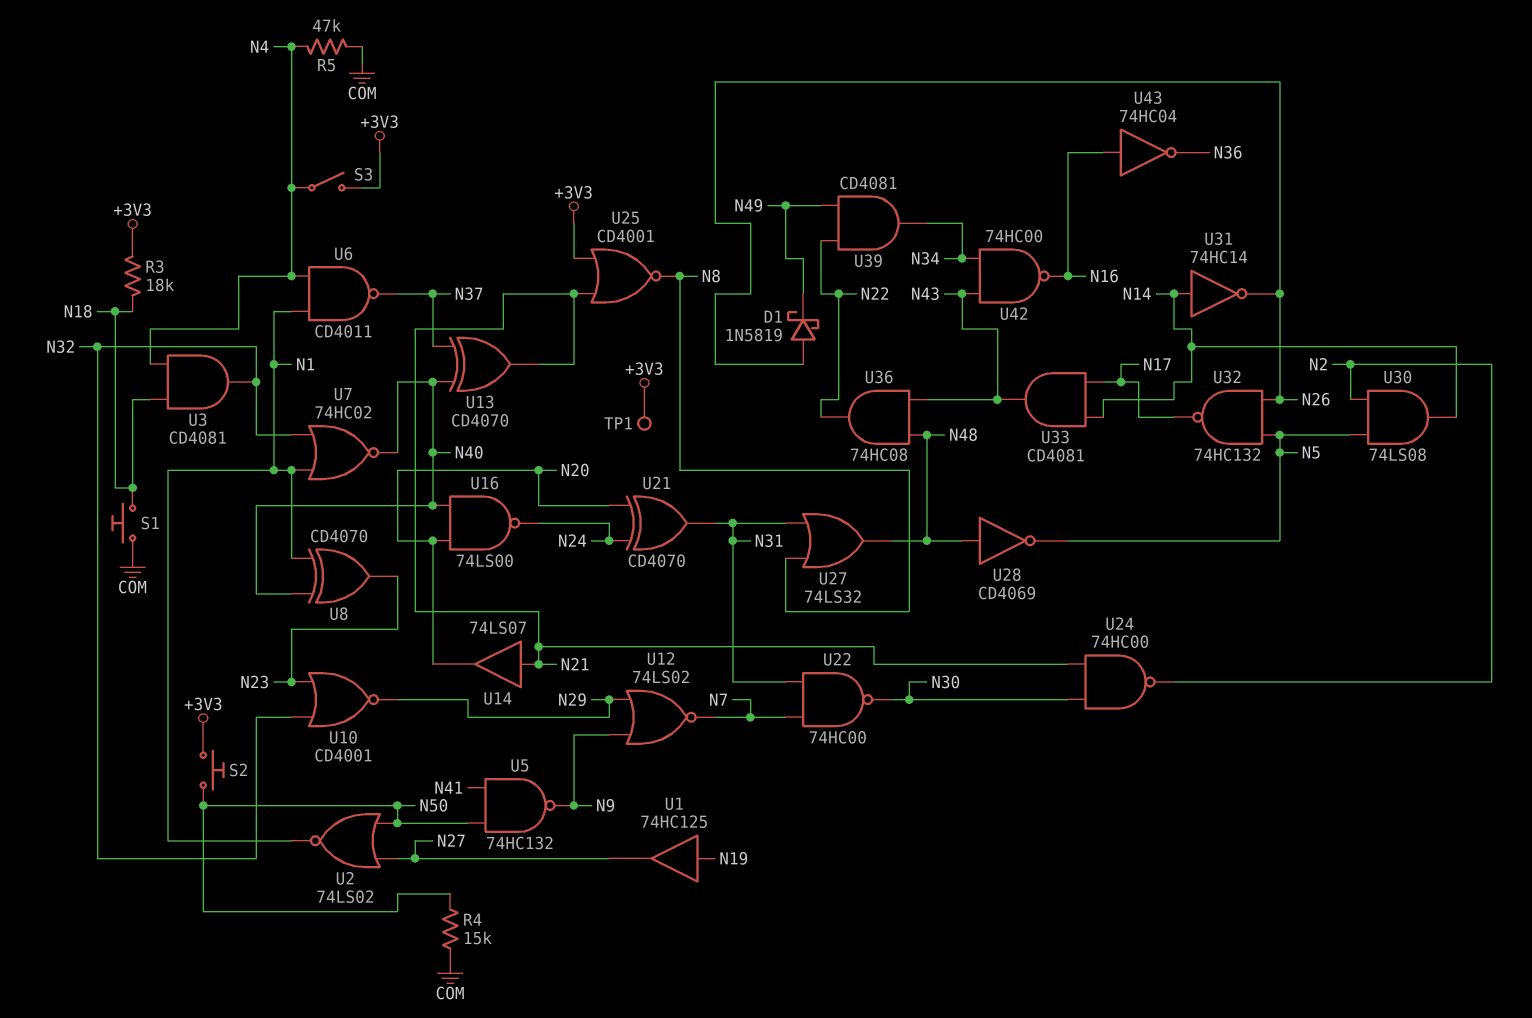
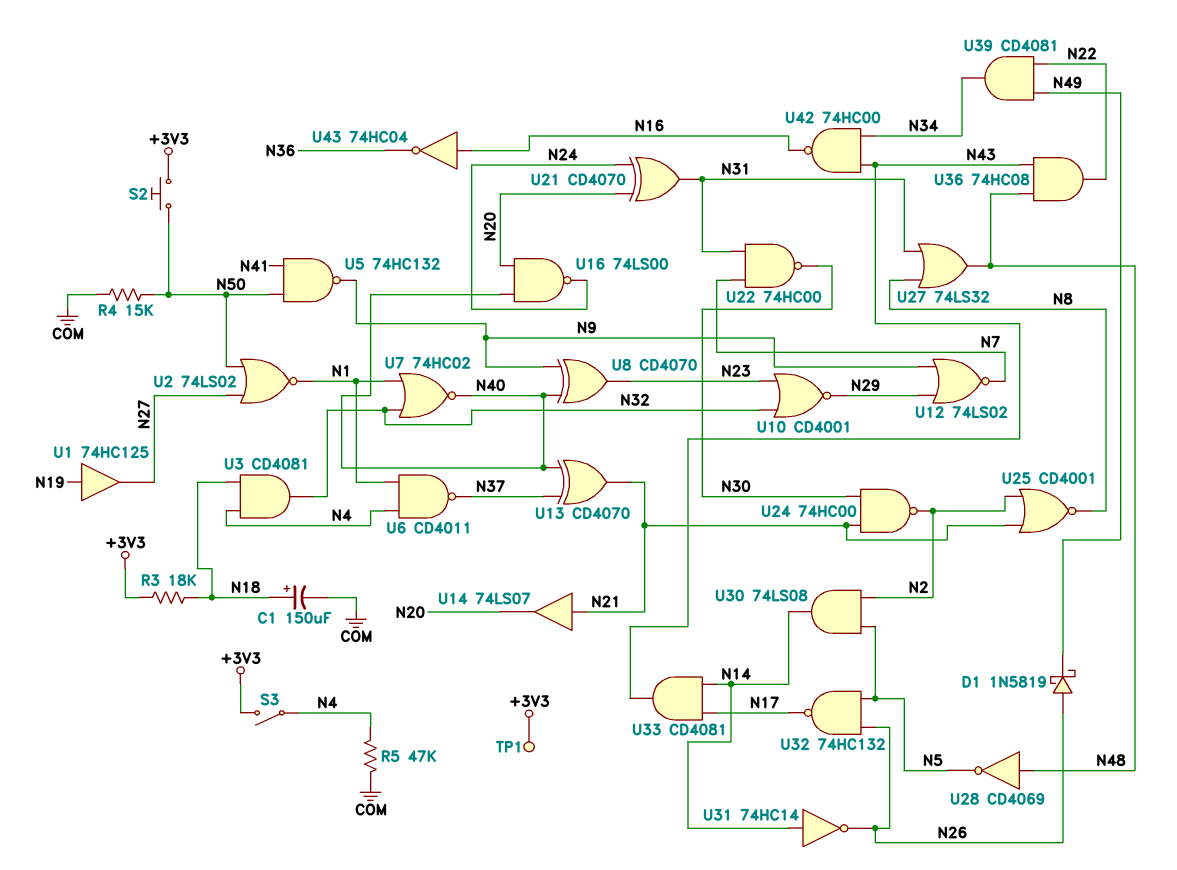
C1: none -> 150uF (plus N18, minus COM)
S1: button (COM, N18) -> none
U8: XOR CD4070 (in N1, in N40, out N23) -> XOR CD4070 (in N9, in N40, out N23)
U25: NOR CD4001 (in +3V3, in N21, out N8) -> NOR CD4001 (in N2, in N21, out N8)

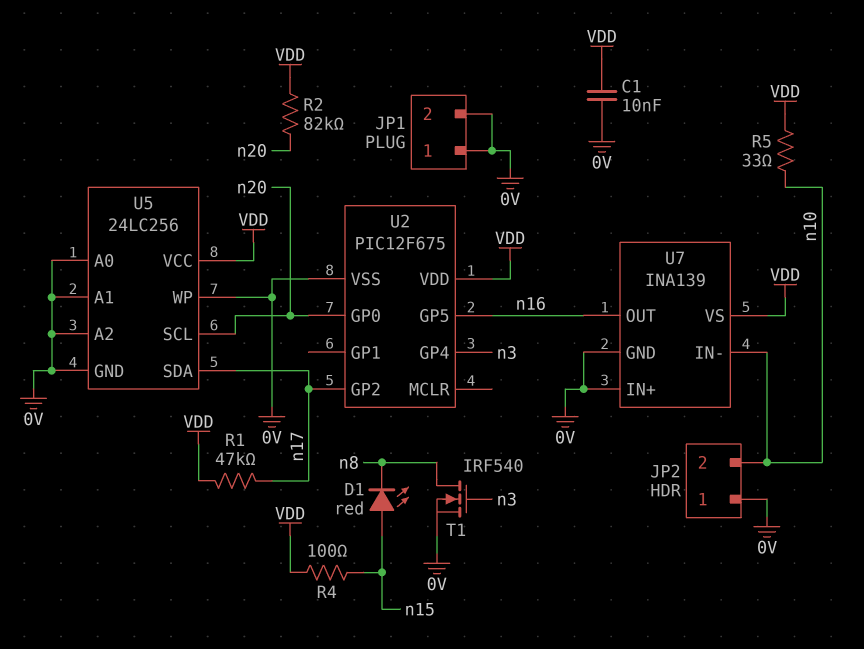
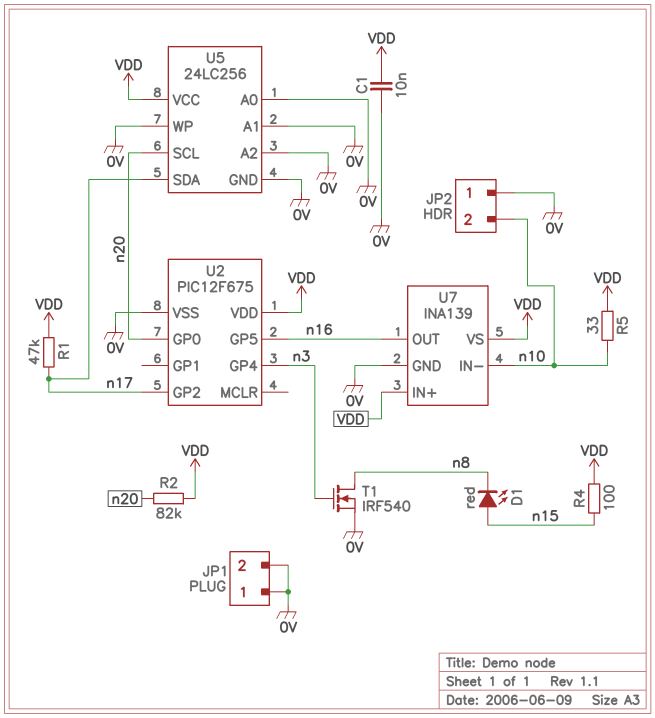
U7 pin IN+: 0V -> VDD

Work instruction:
Take the line containing "S1: button (COM, N18) -> none" through the last line of the material and retype exactly those lines, both ends included, with no pictures.

Answer area:
S1: button (COM, N18) -> none
U8: XOR CD4070 (in N1, in N40, out N23) -> XOR CD4070 (in N9, in N40, out N23)
U25: NOR CD4001 (in +3V3, in N21, out N8) -> NOR CD4001 (in N2, in N21, out N8)

U7 pin IN+: 0V -> VDD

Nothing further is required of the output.